Exercise details:
Give back exactly the first lines of the entries below, through the line with "J4 pin 2: VA -> GND".

[Saved data entries]
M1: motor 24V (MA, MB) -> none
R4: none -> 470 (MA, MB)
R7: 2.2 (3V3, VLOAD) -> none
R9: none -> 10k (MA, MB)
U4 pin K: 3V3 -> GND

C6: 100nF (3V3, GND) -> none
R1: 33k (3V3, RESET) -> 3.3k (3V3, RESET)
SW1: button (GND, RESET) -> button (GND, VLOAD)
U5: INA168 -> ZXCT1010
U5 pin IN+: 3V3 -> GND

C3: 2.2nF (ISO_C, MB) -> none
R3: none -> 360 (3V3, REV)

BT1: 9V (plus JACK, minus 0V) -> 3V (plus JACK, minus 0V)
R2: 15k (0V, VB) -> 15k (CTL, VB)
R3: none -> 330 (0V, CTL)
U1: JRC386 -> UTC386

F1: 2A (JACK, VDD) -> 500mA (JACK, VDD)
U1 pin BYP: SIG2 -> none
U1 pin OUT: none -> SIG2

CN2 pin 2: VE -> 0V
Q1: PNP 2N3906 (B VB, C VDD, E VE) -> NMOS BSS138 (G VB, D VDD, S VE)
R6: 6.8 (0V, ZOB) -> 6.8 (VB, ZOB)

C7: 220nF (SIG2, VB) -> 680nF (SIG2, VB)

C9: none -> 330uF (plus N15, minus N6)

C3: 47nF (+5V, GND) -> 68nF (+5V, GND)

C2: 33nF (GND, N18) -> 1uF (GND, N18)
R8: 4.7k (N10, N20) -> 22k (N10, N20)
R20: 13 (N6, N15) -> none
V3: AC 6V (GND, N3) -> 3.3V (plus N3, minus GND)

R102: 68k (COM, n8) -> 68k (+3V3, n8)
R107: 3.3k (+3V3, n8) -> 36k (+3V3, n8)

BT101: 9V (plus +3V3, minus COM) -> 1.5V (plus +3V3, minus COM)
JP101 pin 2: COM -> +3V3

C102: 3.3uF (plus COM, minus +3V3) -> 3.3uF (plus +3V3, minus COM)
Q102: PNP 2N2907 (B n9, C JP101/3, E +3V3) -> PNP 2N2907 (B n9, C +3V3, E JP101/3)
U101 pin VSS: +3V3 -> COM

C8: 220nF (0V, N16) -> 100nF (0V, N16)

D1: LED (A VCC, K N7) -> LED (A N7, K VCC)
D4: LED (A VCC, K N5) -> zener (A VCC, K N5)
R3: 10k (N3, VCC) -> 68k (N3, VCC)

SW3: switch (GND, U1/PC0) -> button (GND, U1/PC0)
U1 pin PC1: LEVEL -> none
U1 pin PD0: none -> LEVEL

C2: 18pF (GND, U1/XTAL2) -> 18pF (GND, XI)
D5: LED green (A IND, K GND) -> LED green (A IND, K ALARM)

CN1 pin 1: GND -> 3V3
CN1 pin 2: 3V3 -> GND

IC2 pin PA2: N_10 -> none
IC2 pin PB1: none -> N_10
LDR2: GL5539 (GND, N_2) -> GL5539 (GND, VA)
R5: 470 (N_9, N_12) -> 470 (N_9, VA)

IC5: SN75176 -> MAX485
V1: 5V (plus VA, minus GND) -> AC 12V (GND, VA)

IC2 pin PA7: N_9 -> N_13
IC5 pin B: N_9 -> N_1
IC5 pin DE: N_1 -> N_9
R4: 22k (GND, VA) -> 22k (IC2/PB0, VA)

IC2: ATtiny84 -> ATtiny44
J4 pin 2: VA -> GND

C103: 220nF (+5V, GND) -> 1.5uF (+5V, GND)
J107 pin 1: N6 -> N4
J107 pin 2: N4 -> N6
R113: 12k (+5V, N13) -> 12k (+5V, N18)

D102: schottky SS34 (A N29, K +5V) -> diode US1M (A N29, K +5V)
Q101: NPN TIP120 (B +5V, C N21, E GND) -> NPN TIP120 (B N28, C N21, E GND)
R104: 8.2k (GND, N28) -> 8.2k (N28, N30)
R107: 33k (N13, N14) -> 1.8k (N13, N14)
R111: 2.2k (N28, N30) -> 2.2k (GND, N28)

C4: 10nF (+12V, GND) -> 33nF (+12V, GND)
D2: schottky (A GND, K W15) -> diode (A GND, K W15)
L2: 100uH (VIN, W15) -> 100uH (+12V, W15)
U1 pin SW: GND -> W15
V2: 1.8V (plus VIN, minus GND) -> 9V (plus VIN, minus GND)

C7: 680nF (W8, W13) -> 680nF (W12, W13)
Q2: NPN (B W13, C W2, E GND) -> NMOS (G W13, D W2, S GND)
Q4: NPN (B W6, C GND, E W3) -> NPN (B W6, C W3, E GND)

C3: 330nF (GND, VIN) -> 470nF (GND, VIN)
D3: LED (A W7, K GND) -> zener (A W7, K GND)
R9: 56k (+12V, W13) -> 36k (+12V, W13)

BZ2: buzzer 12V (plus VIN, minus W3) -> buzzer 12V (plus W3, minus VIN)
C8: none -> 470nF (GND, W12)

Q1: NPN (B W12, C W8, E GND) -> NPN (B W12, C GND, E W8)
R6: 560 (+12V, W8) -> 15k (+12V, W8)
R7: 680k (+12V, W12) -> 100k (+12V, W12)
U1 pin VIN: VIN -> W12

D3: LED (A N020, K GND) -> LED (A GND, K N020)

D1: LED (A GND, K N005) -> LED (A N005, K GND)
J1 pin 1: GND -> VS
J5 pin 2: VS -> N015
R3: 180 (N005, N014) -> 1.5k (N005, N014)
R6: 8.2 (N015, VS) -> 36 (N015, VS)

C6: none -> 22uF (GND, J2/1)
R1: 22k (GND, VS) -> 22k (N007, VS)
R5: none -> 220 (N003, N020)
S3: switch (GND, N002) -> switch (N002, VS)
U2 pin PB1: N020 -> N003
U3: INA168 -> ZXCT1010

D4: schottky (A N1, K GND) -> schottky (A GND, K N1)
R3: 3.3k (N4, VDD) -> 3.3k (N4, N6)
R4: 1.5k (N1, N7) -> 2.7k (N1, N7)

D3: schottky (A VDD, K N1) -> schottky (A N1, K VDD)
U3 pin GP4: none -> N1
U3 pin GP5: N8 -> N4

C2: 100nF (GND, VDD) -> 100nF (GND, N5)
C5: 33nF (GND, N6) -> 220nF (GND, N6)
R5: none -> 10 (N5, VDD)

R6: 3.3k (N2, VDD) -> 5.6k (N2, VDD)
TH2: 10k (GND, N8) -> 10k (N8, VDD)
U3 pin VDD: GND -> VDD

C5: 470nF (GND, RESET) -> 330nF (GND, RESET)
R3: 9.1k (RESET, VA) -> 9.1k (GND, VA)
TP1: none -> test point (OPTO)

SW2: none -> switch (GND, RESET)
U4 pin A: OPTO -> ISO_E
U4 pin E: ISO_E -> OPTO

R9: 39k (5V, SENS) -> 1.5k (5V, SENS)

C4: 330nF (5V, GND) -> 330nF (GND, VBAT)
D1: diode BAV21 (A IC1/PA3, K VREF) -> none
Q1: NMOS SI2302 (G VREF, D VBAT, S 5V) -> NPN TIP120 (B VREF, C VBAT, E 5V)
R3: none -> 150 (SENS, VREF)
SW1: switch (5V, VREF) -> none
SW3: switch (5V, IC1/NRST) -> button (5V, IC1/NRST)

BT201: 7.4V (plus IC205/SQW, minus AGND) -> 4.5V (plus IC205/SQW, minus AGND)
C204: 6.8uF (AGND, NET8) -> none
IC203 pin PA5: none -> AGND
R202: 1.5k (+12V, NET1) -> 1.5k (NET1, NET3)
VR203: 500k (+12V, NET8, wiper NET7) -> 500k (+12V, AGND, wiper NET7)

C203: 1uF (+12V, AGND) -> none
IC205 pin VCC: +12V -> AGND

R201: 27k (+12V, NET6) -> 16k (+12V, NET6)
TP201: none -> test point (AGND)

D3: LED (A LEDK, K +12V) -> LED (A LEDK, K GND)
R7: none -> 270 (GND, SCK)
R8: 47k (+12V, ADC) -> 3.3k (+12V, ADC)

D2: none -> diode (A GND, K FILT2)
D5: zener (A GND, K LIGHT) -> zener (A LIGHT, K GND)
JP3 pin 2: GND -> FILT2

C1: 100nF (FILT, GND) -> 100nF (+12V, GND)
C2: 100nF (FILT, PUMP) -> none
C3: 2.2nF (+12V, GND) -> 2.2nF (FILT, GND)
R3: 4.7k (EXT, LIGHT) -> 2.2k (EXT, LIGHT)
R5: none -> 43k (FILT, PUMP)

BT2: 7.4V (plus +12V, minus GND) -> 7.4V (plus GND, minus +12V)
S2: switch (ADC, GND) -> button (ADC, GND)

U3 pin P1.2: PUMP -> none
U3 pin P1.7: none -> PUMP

Written reply:
M1: motor 24V (MA, MB) -> none
R4: none -> 470 (MA, MB)
R7: 2.2 (3V3, VLOAD) -> none
R9: none -> 10k (MA, MB)
U4 pin K: 3V3 -> GND

C6: 100nF (3V3, GND) -> none
R1: 33k (3V3, RESET) -> 3.3k (3V3, RESET)
SW1: button (GND, RESET) -> button (GND, VLOAD)
U5: INA168 -> ZXCT1010
U5 pin IN+: 3V3 -> GND

C3: 2.2nF (ISO_C, MB) -> none
R3: none -> 360 (3V3, REV)

BT1: 9V (plus JACK, minus 0V) -> 3V (plus JACK, minus 0V)
R2: 15k (0V, VB) -> 15k (CTL, VB)
R3: none -> 330 (0V, CTL)
U1: JRC386 -> UTC386

F1: 2A (JACK, VDD) -> 500mA (JACK, VDD)
U1 pin BYP: SIG2 -> none
U1 pin OUT: none -> SIG2

CN2 pin 2: VE -> 0V
Q1: PNP 2N3906 (B VB, C VDD, E VE) -> NMOS BSS138 (G VB, D VDD, S VE)
R6: 6.8 (0V, ZOB) -> 6.8 (VB, ZOB)

C7: 220nF (SIG2, VB) -> 680nF (SIG2, VB)

C9: none -> 330uF (plus N15, minus N6)

C3: 47nF (+5V, GND) -> 68nF (+5V, GND)

C2: 33nF (GND, N18) -> 1uF (GND, N18)
R8: 4.7k (N10, N20) -> 22k (N10, N20)
R20: 13 (N6, N15) -> none
V3: AC 6V (GND, N3) -> 3.3V (plus N3, minus GND)

R102: 68k (COM, n8) -> 68k (+3V3, n8)
R107: 3.3k (+3V3, n8) -> 36k (+3V3, n8)

BT101: 9V (plus +3V3, minus COM) -> 1.5V (plus +3V3, minus COM)
JP101 pin 2: COM -> +3V3

C102: 3.3uF (plus COM, minus +3V3) -> 3.3uF (plus +3V3, minus COM)
Q102: PNP 2N2907 (B n9, C JP101/3, E +3V3) -> PNP 2N2907 (B n9, C +3V3, E JP101/3)
U101 pin VSS: +3V3 -> COM

C8: 220nF (0V, N16) -> 100nF (0V, N16)

D1: LED (A VCC, K N7) -> LED (A N7, K VCC)
D4: LED (A VCC, K N5) -> zener (A VCC, K N5)
R3: 10k (N3, VCC) -> 68k (N3, VCC)

SW3: switch (GND, U1/PC0) -> button (GND, U1/PC0)
U1 pin PC1: LEVEL -> none
U1 pin PD0: none -> LEVEL

C2: 18pF (GND, U1/XTAL2) -> 18pF (GND, XI)
D5: LED green (A IND, K GND) -> LED green (A IND, K ALARM)

CN1 pin 1: GND -> 3V3
CN1 pin 2: 3V3 -> GND

IC2 pin PA2: N_10 -> none
IC2 pin PB1: none -> N_10
LDR2: GL5539 (GND, N_2) -> GL5539 (GND, VA)
R5: 470 (N_9, N_12) -> 470 (N_9, VA)

IC5: SN75176 -> MAX485
V1: 5V (plus VA, minus GND) -> AC 12V (GND, VA)

IC2 pin PA7: N_9 -> N_13
IC5 pin B: N_9 -> N_1
IC5 pin DE: N_1 -> N_9
R4: 22k (GND, VA) -> 22k (IC2/PB0, VA)

IC2: ATtiny84 -> ATtiny44
J4 pin 2: VA -> GND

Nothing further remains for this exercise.